- Material for the task -
►

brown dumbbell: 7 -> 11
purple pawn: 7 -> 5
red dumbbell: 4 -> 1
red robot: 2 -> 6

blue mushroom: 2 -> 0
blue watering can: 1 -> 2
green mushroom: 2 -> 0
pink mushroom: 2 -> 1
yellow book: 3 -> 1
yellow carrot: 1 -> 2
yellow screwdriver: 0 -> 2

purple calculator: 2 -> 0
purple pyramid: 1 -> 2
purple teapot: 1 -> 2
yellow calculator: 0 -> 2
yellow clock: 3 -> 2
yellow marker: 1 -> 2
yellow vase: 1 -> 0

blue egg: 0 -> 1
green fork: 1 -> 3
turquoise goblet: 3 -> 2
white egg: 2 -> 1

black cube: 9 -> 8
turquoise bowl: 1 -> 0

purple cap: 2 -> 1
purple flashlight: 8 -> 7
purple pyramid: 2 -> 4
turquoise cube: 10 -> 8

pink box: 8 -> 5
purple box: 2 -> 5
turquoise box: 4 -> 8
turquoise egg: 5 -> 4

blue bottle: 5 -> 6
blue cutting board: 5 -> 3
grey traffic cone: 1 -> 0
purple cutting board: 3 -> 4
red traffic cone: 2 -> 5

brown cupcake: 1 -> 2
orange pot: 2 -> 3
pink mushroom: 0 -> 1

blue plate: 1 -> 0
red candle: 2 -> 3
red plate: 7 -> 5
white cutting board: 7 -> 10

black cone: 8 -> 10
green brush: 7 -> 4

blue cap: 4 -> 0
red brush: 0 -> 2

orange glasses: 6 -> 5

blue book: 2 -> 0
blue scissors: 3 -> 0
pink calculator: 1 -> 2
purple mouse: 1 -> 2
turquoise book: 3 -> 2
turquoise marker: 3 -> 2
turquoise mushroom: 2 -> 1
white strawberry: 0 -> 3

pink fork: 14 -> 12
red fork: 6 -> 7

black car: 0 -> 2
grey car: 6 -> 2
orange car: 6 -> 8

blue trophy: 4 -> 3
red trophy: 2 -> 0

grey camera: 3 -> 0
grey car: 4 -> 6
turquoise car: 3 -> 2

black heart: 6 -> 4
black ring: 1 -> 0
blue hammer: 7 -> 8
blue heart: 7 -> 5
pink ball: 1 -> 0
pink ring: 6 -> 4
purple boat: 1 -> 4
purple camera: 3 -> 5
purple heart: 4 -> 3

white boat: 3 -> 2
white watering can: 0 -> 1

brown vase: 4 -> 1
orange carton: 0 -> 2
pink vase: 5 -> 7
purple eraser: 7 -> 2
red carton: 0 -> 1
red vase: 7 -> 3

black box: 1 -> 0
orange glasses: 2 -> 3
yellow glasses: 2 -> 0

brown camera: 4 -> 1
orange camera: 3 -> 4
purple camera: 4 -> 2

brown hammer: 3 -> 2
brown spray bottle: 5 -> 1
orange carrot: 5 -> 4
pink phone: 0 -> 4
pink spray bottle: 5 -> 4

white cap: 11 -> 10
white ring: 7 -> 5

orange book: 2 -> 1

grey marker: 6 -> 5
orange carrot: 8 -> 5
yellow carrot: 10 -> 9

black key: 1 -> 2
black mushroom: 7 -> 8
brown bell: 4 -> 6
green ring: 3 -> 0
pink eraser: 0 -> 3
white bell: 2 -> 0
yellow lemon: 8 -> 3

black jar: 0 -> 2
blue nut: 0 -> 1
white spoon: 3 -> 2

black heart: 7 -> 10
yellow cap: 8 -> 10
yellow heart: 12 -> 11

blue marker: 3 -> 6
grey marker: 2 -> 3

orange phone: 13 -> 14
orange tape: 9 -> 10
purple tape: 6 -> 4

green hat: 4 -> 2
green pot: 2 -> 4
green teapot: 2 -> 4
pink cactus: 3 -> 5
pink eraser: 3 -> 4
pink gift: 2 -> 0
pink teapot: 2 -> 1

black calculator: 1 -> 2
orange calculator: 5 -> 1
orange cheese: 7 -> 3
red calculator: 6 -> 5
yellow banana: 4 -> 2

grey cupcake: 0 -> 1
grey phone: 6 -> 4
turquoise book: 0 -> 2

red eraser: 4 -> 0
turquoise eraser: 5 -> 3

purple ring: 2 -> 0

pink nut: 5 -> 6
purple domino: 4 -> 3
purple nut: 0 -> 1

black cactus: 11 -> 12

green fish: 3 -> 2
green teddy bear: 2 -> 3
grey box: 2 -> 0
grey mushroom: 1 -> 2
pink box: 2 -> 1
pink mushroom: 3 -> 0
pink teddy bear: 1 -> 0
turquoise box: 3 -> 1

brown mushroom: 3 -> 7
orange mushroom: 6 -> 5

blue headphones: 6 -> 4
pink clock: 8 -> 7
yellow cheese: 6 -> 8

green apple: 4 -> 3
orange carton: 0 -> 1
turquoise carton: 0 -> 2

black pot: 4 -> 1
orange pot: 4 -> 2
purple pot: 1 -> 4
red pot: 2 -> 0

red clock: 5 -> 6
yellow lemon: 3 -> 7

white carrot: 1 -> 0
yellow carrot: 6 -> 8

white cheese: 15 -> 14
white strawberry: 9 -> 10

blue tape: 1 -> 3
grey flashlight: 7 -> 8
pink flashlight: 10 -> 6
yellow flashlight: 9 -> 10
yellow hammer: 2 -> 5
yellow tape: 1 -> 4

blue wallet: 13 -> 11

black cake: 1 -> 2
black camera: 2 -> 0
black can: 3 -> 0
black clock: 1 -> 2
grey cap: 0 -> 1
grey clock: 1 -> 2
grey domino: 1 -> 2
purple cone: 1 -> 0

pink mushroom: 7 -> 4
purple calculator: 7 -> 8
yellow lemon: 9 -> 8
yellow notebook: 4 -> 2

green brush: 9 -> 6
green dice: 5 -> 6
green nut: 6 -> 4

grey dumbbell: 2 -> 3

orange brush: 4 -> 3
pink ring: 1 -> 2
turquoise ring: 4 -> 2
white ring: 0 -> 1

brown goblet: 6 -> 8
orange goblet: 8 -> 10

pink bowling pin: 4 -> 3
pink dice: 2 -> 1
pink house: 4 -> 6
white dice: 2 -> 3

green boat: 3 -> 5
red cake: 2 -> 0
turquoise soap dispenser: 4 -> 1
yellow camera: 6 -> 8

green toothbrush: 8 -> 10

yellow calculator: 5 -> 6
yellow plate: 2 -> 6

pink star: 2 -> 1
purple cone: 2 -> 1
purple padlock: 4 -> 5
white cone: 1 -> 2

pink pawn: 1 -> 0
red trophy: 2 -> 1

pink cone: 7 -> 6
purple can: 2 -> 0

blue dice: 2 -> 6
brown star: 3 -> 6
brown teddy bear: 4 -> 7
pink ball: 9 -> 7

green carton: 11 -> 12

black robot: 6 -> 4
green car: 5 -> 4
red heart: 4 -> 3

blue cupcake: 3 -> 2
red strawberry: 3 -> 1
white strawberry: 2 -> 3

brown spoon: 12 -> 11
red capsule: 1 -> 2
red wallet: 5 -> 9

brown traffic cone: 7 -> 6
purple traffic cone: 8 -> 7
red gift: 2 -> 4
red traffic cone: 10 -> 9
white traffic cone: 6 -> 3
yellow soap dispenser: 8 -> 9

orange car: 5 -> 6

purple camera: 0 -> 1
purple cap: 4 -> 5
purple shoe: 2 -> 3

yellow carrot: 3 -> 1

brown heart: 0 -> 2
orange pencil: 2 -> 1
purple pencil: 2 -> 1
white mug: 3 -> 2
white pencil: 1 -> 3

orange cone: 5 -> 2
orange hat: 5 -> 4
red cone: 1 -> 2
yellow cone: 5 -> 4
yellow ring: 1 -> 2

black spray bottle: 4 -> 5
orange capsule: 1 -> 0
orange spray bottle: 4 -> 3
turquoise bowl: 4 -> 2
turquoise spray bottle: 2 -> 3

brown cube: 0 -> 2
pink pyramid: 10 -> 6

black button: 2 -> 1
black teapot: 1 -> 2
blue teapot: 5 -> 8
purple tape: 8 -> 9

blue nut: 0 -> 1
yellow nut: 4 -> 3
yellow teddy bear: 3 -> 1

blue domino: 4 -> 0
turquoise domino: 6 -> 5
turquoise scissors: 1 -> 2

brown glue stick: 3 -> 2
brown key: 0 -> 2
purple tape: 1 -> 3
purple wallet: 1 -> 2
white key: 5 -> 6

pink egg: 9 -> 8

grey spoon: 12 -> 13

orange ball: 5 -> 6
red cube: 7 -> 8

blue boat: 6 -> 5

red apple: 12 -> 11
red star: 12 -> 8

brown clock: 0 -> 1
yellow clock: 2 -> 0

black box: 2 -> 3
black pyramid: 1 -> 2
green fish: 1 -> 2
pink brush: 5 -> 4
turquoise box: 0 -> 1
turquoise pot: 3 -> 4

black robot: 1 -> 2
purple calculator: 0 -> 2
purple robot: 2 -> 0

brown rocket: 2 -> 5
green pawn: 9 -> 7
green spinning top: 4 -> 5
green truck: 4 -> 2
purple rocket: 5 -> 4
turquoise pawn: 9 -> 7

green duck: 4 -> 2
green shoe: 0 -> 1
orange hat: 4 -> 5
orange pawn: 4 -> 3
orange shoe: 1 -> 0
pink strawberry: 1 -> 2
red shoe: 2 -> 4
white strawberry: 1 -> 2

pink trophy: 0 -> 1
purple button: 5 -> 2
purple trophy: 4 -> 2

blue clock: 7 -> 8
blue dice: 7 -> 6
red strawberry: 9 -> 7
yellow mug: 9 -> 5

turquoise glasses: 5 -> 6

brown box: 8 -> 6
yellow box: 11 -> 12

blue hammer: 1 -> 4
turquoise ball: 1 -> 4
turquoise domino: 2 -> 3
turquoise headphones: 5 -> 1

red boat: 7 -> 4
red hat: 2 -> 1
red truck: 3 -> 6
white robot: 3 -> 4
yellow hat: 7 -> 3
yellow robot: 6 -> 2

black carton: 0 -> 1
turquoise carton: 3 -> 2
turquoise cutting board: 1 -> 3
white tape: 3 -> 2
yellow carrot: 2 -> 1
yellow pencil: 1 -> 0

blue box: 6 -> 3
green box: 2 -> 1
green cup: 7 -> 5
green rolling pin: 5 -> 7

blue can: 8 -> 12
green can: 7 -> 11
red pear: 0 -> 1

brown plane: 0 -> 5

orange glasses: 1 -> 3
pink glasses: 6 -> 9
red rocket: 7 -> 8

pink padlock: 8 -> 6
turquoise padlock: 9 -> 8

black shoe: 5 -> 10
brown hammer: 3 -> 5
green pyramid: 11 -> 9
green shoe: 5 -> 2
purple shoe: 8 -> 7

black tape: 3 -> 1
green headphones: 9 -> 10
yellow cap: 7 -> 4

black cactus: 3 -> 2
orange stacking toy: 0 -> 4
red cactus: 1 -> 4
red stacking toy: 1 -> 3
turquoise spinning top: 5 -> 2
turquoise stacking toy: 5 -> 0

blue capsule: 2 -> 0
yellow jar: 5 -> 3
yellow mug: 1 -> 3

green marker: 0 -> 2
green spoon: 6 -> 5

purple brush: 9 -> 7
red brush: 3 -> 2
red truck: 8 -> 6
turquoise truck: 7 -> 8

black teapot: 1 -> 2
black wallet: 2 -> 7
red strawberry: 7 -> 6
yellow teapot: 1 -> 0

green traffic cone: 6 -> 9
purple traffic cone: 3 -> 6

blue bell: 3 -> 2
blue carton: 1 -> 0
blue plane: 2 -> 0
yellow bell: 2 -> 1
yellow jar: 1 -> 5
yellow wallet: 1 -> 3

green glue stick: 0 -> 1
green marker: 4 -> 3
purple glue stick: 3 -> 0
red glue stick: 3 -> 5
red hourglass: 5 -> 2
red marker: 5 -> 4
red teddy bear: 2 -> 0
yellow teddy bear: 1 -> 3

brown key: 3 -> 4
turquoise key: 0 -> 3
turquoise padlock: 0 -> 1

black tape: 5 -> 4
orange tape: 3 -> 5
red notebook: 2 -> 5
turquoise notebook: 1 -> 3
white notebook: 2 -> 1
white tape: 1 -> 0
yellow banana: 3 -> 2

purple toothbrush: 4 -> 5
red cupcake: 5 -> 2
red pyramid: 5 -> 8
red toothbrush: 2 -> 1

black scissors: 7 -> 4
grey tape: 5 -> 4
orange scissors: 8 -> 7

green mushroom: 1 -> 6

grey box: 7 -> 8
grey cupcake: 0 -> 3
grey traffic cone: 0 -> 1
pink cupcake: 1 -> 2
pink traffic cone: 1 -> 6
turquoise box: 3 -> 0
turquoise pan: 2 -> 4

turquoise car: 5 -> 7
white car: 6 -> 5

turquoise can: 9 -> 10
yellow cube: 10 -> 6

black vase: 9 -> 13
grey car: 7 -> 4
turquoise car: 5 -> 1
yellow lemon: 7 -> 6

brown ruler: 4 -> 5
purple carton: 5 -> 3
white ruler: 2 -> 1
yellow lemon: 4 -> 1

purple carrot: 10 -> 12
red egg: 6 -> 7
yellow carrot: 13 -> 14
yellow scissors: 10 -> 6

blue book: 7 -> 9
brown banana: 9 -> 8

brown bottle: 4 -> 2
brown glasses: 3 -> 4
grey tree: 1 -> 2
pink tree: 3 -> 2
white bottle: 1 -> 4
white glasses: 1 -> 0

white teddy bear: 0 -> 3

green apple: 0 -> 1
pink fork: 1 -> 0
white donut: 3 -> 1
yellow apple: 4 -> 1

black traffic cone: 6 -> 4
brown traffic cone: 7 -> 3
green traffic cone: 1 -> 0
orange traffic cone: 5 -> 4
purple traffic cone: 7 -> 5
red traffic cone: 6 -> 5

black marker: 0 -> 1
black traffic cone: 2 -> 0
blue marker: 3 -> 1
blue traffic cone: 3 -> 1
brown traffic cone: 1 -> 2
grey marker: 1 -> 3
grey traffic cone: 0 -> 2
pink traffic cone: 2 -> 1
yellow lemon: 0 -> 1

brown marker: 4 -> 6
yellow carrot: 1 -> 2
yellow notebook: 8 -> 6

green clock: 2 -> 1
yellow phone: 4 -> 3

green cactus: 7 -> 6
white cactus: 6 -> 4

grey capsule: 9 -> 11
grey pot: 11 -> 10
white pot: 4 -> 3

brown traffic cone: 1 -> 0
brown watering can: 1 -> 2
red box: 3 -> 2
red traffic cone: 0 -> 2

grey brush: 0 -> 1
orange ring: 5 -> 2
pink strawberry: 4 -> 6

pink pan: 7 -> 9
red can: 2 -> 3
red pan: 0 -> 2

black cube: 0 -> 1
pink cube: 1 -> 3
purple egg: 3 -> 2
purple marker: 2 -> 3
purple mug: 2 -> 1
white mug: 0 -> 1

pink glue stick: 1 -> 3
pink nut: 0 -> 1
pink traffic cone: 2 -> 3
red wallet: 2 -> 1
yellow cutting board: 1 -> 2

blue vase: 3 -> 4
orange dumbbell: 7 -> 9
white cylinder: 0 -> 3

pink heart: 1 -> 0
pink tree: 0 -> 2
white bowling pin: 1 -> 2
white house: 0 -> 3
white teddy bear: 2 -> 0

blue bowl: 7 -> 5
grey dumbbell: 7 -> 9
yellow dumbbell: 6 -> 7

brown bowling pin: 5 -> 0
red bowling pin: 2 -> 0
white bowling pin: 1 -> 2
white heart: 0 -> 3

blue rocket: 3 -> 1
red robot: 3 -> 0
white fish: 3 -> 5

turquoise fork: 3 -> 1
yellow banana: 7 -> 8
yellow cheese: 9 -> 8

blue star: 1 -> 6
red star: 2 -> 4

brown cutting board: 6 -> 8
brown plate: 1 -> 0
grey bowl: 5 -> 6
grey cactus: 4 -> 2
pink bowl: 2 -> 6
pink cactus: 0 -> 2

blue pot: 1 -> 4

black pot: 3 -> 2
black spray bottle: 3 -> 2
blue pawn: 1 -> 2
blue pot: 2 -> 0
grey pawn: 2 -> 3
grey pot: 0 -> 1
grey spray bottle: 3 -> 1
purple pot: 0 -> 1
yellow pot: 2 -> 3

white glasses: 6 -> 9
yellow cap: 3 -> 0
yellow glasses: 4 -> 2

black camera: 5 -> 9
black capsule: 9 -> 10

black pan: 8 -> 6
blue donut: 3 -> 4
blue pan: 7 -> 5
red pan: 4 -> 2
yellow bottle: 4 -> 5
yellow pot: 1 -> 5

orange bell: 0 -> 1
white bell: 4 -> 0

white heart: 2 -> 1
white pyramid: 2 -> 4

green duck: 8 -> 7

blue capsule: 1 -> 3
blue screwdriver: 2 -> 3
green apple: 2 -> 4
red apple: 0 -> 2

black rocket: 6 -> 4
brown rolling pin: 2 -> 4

◄

- Exercise -
Starting at the line above that contains "orange pot: 2 -> 3", repeat each line exactly up to and including the line that contains "red trophy: 2 -> 0", and stop there.

- Solution to the problem -
orange pot: 2 -> 3
pink mushroom: 0 -> 1

blue plate: 1 -> 0
red candle: 2 -> 3
red plate: 7 -> 5
white cutting board: 7 -> 10

black cone: 8 -> 10
green brush: 7 -> 4

blue cap: 4 -> 0
red brush: 0 -> 2

orange glasses: 6 -> 5

blue book: 2 -> 0
blue scissors: 3 -> 0
pink calculator: 1 -> 2
purple mouse: 1 -> 2
turquoise book: 3 -> 2
turquoise marker: 3 -> 2
turquoise mushroom: 2 -> 1
white strawberry: 0 -> 3

pink fork: 14 -> 12
red fork: 6 -> 7

black car: 0 -> 2
grey car: 6 -> 2
orange car: 6 -> 8

blue trophy: 4 -> 3
red trophy: 2 -> 0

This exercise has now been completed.